*Assignment*.
An acceptable answer repeats exactly the line with "(199, 215) = (527, 396): black ruler -> none" and each line after it through the end of the entries, and includes nothing else.

(Extracted records)

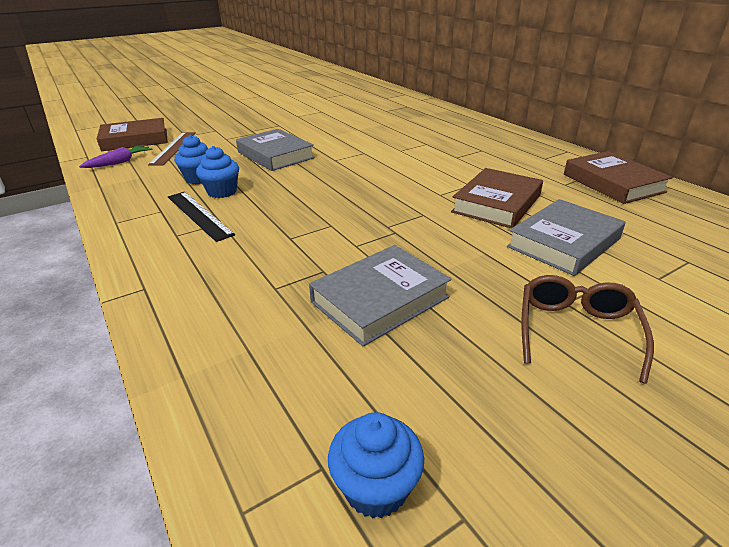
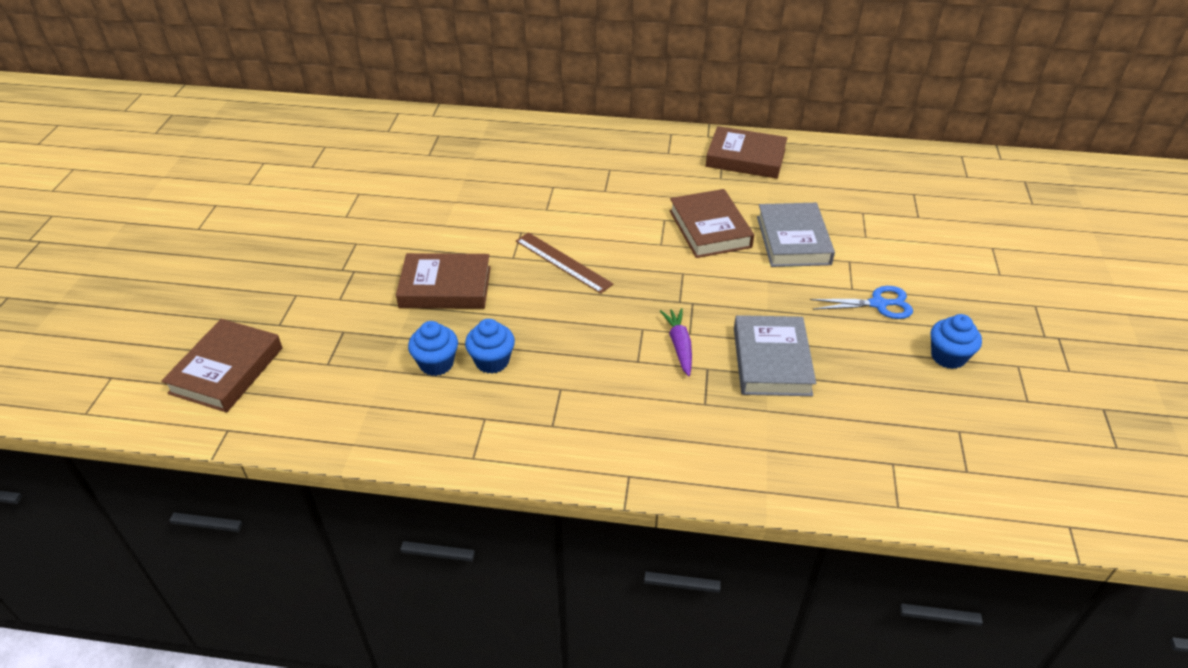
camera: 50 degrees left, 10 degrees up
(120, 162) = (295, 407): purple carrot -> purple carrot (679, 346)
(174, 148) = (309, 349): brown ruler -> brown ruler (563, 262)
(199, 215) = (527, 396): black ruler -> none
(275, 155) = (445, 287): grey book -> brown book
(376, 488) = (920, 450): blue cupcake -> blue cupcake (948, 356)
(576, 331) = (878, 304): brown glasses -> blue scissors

(End Extracted records)

*Reply*.
(199, 215) = (527, 396): black ruler -> none
(275, 155) = (445, 287): grey book -> brown book
(376, 488) = (920, 450): blue cupcake -> blue cupcake (948, 356)
(576, 331) = (878, 304): brown glasses -> blue scissors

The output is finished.